→ **EXERCISE DIRECTIONS**:
Where the string "orange" shows up in a line of the records, copy that line.

== PROVIDED MATERIAL ==

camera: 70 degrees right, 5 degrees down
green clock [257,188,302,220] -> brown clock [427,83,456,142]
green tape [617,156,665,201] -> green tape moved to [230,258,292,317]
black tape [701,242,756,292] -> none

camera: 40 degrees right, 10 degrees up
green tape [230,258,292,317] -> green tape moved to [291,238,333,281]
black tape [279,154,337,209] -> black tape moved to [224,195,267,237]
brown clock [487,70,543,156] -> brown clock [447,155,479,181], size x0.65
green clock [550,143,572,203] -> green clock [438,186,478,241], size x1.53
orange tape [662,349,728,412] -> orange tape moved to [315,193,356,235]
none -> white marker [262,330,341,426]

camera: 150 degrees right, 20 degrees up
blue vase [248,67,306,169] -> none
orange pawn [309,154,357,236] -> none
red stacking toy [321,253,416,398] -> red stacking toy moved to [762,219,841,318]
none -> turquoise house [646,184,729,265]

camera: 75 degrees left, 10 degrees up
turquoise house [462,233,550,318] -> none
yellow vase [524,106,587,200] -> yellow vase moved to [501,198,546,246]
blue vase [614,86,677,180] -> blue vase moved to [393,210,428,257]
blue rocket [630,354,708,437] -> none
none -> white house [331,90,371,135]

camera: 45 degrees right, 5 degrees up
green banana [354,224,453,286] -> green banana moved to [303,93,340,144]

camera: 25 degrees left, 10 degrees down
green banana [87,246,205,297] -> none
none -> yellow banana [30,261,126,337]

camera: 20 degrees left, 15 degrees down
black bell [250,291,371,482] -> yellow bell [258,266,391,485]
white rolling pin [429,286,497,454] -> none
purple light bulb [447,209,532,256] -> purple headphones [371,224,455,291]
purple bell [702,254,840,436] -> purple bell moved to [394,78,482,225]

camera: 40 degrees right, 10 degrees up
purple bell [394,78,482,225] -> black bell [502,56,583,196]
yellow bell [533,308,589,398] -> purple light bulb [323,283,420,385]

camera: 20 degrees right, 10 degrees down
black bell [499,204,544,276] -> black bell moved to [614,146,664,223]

===

→ **RESULT**:
orange tape [662,349,728,412] -> orange tape moved to [315,193,356,235]
orange pawn [309,154,357,236] -> none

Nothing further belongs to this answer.